Saved entries
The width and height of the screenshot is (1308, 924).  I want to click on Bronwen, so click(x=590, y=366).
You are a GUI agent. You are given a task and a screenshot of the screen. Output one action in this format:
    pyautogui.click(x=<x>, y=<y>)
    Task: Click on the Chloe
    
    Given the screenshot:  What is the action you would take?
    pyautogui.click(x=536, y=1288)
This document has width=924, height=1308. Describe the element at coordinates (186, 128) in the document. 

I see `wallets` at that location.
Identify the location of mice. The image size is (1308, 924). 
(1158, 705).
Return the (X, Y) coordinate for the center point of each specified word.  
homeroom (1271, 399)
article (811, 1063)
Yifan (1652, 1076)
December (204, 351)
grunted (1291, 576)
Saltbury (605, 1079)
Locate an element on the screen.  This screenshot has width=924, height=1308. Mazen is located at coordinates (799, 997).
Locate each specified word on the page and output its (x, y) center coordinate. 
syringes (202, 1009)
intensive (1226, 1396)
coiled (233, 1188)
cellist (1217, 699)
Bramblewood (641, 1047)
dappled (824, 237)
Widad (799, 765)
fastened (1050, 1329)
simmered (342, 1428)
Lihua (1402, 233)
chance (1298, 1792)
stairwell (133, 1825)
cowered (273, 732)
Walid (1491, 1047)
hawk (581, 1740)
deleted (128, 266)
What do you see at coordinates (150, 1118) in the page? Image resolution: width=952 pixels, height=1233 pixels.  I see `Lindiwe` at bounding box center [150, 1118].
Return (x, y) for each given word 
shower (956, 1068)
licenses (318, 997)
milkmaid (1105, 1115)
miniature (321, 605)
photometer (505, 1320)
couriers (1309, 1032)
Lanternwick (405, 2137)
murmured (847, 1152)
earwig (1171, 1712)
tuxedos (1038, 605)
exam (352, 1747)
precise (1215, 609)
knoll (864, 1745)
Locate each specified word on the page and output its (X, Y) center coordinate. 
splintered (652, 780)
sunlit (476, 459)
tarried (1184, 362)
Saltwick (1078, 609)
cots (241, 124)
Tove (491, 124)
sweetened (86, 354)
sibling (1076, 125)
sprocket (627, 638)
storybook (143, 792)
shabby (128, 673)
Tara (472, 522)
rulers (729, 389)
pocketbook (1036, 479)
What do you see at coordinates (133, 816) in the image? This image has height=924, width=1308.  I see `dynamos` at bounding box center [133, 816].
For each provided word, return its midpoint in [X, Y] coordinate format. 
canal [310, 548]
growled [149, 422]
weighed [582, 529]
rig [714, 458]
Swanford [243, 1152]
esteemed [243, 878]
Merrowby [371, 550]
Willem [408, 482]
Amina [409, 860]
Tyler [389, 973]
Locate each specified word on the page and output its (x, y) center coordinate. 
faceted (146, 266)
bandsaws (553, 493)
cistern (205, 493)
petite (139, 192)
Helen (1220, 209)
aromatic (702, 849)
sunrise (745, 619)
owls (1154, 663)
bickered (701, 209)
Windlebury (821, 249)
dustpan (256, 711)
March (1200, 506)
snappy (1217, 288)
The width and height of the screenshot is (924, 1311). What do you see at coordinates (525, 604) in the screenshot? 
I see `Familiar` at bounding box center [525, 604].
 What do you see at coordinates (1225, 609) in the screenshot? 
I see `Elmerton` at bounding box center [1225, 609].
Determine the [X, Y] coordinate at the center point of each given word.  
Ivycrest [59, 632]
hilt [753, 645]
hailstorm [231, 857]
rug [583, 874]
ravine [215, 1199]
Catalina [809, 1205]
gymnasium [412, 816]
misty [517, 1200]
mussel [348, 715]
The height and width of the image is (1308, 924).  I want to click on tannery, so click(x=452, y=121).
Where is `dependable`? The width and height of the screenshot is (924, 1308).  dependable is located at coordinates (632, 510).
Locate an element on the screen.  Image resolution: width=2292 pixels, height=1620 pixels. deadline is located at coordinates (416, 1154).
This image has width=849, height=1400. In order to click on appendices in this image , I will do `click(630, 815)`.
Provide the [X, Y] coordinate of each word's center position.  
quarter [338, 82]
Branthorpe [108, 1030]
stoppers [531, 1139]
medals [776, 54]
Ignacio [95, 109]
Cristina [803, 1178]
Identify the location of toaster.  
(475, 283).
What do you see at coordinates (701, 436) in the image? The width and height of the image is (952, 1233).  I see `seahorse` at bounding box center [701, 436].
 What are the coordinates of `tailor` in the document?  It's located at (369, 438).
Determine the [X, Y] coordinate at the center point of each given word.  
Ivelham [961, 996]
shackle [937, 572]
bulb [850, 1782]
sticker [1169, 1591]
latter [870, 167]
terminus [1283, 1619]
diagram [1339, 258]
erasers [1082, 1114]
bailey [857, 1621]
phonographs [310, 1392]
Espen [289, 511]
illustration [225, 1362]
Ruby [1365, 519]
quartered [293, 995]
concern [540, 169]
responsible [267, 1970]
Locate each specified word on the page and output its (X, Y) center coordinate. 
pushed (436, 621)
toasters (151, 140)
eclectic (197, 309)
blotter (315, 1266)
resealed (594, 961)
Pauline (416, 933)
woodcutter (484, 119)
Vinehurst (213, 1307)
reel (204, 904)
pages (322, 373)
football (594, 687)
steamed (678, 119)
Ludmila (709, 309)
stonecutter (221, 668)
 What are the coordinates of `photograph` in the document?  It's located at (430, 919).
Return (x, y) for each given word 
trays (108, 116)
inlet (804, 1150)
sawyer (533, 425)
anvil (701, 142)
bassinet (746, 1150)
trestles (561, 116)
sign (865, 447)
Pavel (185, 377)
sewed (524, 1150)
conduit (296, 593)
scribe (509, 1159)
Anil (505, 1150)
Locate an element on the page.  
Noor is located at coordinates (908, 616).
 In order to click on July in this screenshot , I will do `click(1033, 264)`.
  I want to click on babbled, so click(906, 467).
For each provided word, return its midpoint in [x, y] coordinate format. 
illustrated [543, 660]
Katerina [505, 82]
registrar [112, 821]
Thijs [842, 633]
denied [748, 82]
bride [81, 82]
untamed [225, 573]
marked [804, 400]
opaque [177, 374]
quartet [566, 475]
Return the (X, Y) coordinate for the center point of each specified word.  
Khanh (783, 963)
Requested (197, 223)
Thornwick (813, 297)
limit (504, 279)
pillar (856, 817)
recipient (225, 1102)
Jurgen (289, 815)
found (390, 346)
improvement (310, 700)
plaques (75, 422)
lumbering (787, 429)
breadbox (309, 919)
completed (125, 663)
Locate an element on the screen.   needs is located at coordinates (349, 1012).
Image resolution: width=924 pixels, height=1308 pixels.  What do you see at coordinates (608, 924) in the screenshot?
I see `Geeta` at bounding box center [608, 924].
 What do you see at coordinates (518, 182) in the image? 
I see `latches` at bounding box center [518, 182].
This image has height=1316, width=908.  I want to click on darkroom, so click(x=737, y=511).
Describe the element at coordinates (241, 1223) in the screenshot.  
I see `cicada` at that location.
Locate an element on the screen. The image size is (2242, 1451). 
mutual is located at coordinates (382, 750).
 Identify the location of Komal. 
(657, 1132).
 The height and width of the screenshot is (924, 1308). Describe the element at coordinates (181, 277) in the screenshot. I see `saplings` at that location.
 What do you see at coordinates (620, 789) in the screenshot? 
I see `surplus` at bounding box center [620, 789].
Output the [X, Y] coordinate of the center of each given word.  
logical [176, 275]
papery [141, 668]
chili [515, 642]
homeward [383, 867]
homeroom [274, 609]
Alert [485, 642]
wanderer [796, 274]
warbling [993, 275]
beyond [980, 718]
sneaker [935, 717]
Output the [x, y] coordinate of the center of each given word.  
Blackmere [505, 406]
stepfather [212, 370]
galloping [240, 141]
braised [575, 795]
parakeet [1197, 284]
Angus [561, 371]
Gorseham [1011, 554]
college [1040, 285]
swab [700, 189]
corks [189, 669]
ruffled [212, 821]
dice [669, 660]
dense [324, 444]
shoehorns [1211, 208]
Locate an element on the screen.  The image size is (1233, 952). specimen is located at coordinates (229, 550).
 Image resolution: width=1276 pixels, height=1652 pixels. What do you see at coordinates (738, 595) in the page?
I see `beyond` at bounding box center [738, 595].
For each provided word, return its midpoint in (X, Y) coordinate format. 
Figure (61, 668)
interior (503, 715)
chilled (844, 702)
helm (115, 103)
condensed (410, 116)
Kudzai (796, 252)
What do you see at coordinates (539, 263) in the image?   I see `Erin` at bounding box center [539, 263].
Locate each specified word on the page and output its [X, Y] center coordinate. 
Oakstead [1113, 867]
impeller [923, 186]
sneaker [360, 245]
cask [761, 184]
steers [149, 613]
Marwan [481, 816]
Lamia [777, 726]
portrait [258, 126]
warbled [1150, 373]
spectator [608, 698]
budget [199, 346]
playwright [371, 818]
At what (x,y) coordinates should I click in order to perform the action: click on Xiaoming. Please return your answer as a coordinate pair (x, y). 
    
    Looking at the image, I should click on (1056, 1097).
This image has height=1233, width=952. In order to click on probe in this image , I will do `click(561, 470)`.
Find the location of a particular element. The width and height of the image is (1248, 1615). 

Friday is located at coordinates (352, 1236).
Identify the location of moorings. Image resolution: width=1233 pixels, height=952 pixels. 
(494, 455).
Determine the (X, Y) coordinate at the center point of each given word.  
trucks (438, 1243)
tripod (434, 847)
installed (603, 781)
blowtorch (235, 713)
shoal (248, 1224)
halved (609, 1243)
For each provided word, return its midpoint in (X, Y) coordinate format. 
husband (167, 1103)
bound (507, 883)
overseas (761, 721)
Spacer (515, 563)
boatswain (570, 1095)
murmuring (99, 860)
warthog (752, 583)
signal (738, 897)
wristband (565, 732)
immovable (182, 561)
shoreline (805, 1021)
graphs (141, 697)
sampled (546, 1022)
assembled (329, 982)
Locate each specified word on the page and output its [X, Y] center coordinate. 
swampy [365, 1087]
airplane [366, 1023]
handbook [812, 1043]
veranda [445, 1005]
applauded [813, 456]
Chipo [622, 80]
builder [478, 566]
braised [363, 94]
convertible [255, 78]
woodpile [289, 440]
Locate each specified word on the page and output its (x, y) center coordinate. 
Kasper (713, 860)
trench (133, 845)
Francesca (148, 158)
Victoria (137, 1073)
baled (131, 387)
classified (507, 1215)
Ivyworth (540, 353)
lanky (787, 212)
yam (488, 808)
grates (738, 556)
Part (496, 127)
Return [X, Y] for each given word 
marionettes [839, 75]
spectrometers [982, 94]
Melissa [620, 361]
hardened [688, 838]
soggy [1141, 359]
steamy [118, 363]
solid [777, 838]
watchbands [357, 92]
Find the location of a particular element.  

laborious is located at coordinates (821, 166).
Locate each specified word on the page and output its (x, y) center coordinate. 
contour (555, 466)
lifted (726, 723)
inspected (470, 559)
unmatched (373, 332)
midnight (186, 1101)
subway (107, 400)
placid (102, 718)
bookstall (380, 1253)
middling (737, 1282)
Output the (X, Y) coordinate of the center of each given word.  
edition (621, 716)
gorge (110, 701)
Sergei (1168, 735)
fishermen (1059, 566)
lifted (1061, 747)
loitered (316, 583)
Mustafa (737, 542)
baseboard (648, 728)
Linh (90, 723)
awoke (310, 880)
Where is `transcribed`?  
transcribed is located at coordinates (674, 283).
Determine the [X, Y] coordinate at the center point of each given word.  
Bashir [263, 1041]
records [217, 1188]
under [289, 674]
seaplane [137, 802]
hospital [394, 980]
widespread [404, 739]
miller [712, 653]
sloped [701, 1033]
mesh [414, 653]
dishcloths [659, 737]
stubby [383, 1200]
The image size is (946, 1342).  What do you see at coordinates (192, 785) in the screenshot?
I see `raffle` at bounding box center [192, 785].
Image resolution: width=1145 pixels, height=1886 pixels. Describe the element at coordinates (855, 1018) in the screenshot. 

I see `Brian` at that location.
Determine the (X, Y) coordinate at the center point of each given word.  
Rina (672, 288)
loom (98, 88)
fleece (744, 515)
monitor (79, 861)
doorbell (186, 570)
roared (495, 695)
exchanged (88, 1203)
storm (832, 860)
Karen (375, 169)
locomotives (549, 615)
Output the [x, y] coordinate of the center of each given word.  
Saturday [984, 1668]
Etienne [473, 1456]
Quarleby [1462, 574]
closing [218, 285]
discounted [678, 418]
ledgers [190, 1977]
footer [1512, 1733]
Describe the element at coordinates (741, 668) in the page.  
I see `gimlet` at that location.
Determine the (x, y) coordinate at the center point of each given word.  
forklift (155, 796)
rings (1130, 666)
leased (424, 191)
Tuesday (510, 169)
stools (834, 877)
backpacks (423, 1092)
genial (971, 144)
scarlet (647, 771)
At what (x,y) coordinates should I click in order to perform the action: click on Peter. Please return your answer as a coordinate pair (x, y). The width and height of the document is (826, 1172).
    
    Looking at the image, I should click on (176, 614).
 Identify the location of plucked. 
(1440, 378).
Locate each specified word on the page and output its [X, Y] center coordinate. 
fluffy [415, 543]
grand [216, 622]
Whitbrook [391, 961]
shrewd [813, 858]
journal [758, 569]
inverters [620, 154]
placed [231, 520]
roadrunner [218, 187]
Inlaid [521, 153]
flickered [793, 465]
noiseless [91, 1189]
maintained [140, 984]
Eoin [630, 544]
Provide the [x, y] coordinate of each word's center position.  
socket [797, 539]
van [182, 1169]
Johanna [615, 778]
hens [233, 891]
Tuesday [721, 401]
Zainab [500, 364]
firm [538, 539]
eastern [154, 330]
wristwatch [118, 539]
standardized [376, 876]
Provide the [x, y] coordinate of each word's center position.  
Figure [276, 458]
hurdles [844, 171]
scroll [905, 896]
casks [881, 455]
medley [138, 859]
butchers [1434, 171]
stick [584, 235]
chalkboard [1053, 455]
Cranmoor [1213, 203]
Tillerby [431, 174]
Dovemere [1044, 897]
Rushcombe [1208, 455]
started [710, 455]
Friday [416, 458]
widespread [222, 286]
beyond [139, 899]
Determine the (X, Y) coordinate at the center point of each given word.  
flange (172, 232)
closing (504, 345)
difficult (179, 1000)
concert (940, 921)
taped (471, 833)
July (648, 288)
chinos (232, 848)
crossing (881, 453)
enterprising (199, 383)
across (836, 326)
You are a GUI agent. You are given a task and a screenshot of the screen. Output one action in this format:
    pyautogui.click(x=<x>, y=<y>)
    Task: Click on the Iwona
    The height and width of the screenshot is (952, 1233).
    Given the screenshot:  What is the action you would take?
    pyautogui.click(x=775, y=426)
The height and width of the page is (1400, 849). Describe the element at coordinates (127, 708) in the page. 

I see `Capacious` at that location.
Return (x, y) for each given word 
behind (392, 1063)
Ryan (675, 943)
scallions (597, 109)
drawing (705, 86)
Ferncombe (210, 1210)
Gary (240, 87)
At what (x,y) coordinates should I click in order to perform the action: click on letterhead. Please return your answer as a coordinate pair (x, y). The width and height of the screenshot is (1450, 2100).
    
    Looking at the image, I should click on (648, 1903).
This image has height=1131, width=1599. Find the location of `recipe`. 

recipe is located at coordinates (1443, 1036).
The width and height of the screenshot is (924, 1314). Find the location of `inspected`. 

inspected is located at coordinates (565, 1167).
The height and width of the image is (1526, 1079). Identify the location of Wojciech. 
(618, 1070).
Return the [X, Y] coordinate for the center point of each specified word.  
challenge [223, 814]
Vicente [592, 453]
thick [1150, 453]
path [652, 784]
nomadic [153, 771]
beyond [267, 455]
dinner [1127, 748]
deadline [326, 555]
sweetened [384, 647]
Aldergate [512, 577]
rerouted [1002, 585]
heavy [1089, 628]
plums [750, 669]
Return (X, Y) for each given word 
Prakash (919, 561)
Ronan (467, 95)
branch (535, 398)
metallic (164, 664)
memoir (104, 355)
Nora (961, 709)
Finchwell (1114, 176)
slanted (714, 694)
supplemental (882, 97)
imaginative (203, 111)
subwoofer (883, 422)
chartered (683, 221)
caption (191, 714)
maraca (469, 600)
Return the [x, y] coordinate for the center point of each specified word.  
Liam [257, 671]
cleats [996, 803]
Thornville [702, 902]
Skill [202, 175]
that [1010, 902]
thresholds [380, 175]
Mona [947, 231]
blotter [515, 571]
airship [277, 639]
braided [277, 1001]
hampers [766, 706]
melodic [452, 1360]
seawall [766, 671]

- **Brief**
Pull out the lines from the start of the records up to and including the line with "pyautogui.click(x=536, y=1288)", and reproduce them verbatim.

- **Completed exercise**
The width and height of the screenshot is (1308, 924).  I want to click on Bronwen, so click(x=590, y=366).
You are a GUI agent. You are given a task and a screenshot of the screen. Output one action in this format:
    pyautogui.click(x=<x>, y=<y>)
    Task: Click on the Chloe
    
    Given the screenshot:  What is the action you would take?
    pyautogui.click(x=536, y=1288)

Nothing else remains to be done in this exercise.